■ **What you have to do**
Copy, pictures aside: the lines below from the one that holds "black cap: 8 -> 9" through the final line of the listing, both ends included, exactly as they are and nothing else.

■ **Available data**
=-=-=

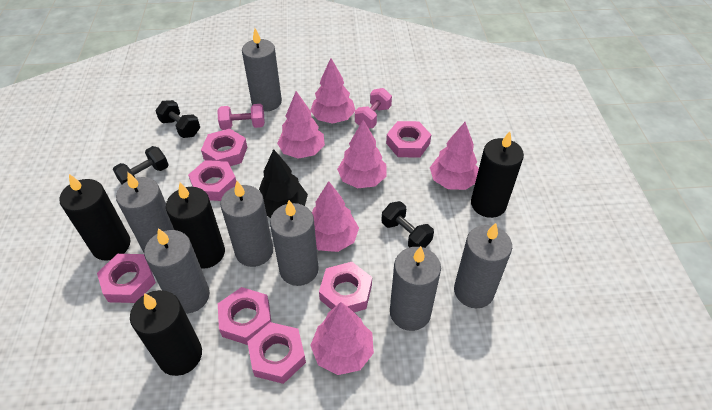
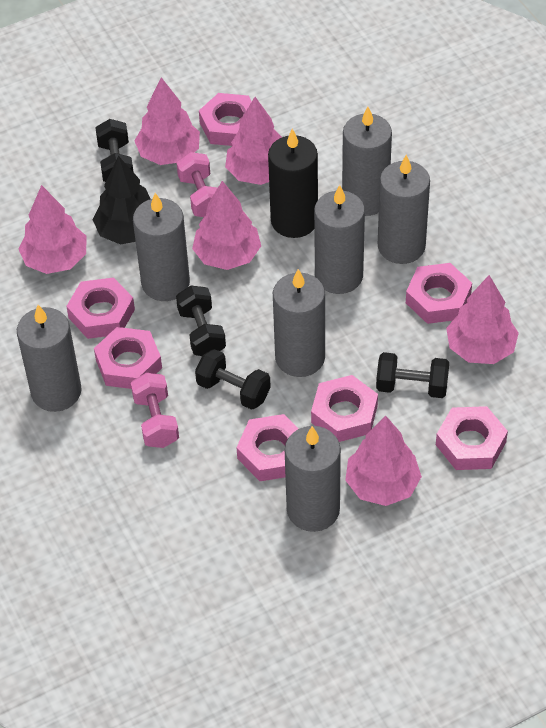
black candle: 4 -> 1
black dumbbell: 3 -> 4

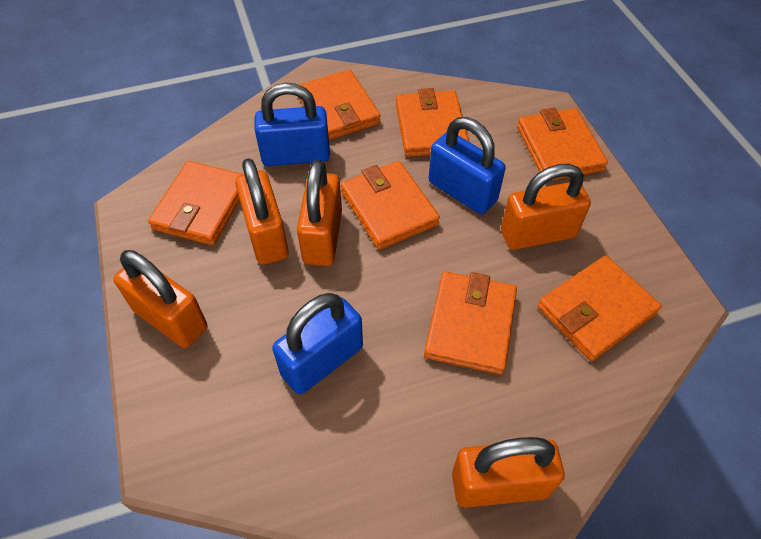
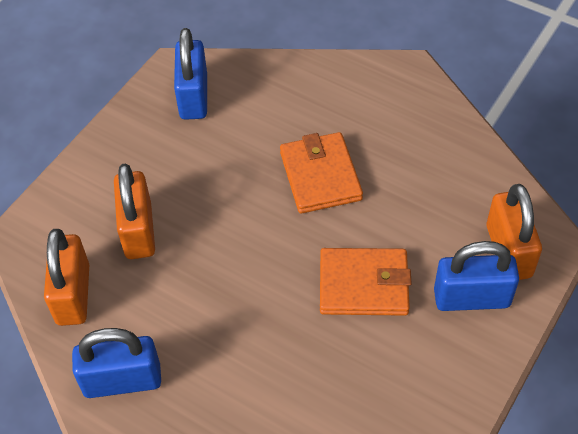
orange padlock: 5 -> 3
orange wallet: 7 -> 2

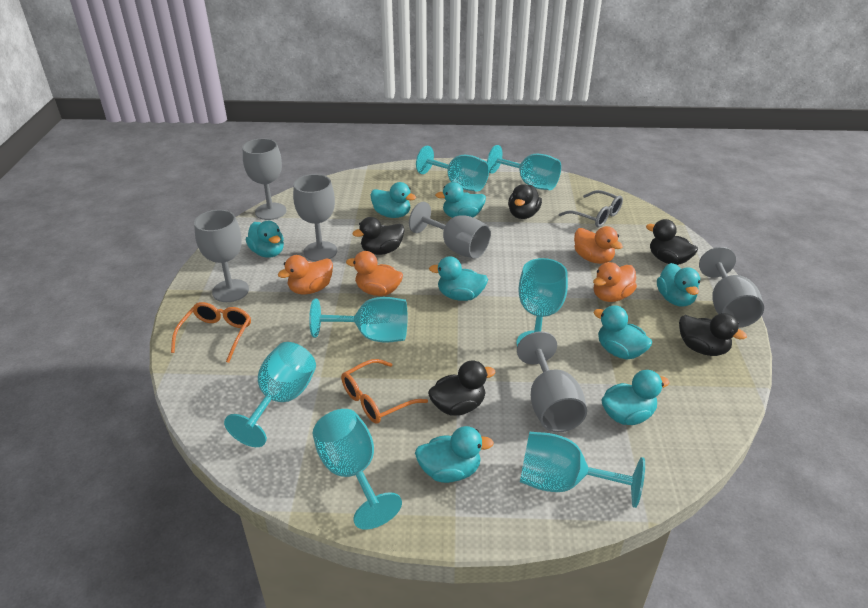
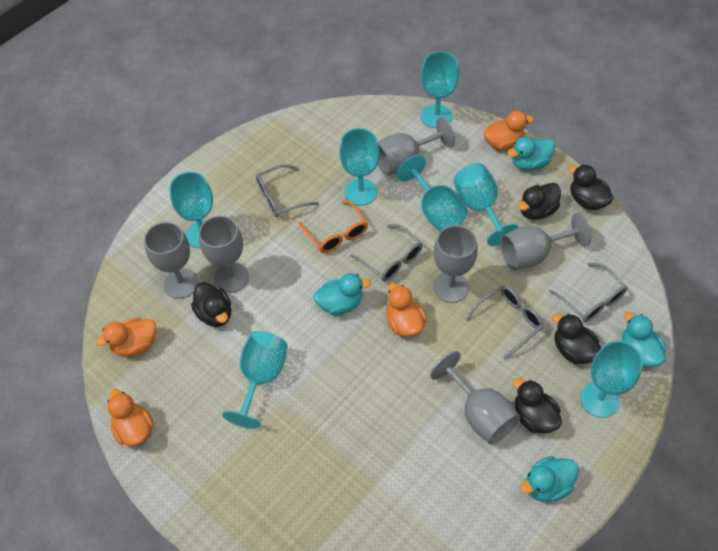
grey glasses: 1 -> 4
orange glasses: 2 -> 1
turquoise duck: 8 -> 4

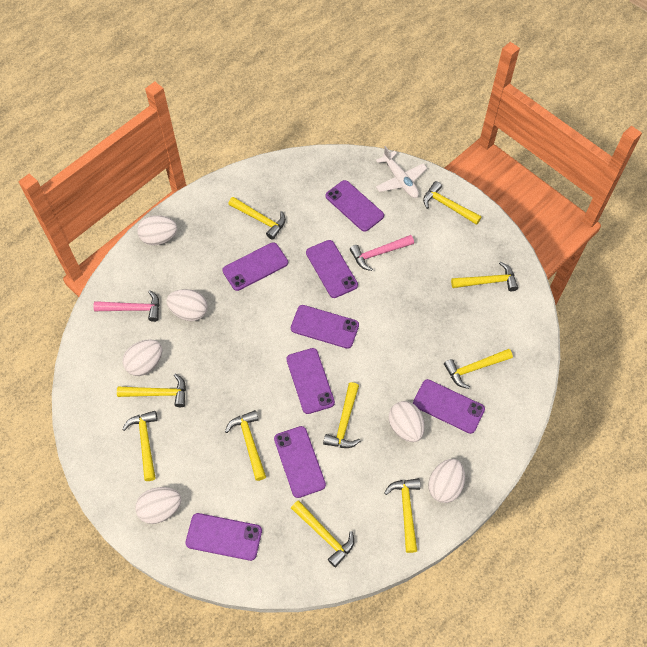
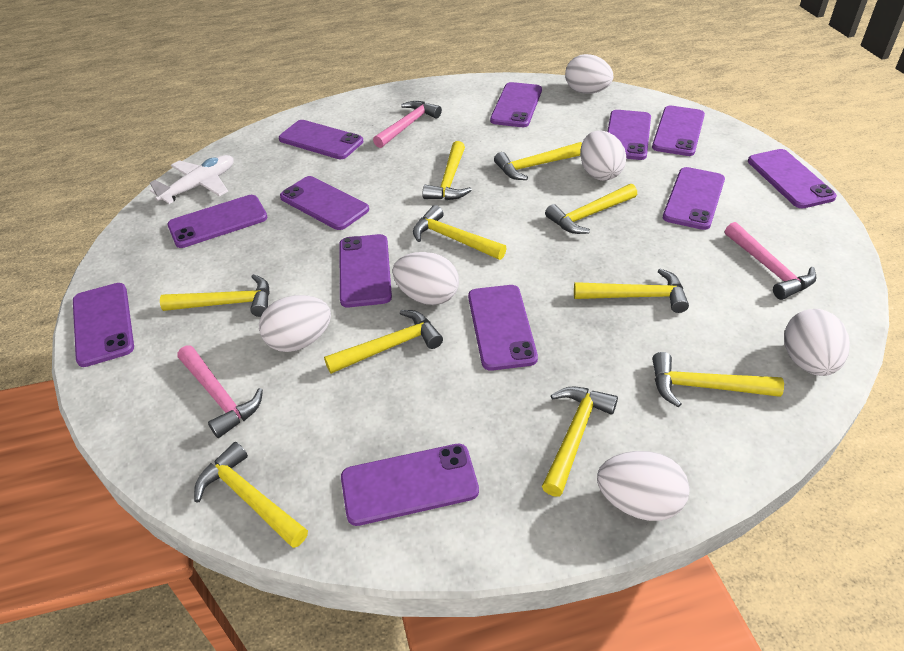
pink hammer: 2 -> 3
purple phone: 8 -> 12

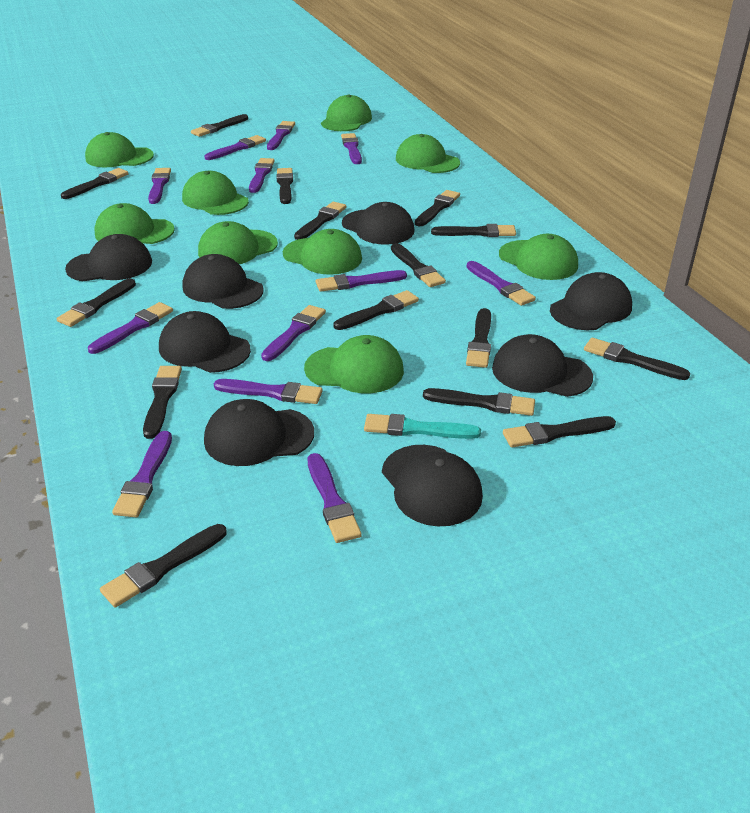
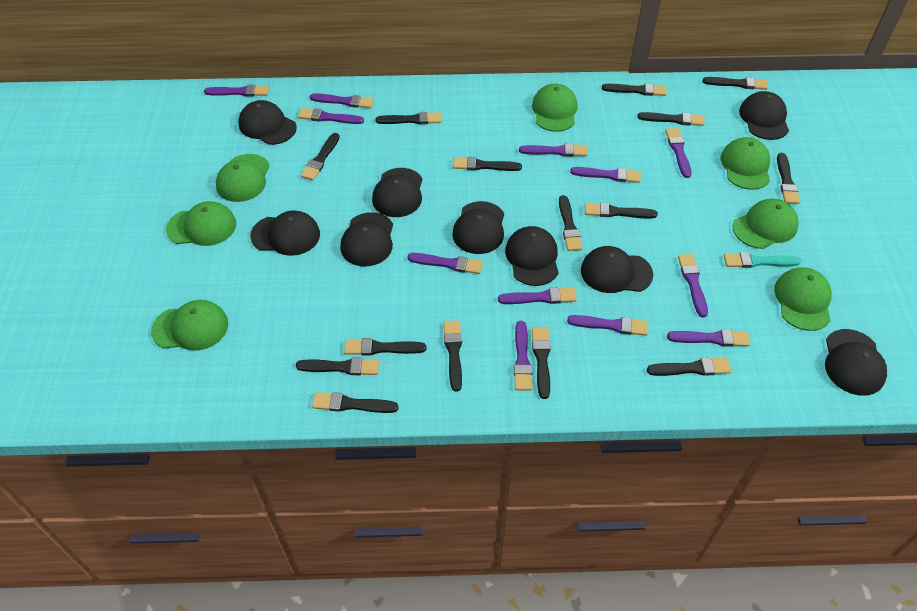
black cap: 8 -> 9
green cap: 9 -> 7

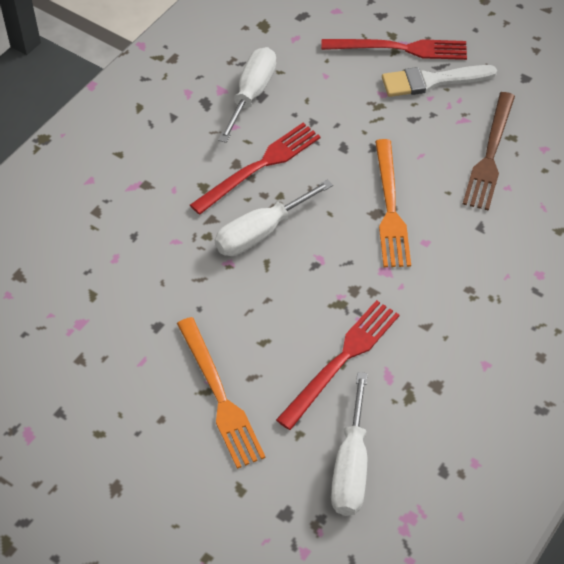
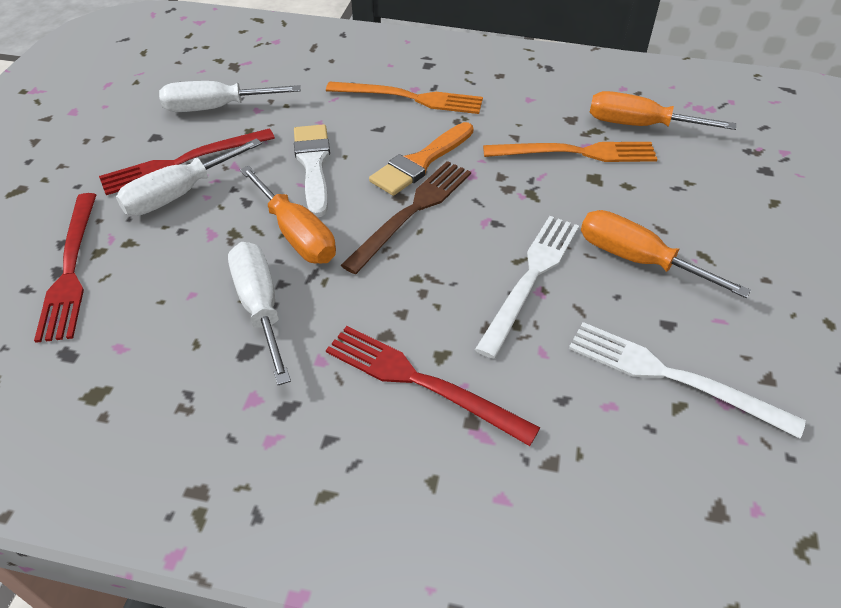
orange brush: 0 -> 1
orange screwdriver: 0 -> 3
white fork: 0 -> 2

=-=-=

■ **Response to this exercise**
black cap: 8 -> 9
green cap: 9 -> 7

orange brush: 0 -> 1
orange screwdriver: 0 -> 3
white fork: 0 -> 2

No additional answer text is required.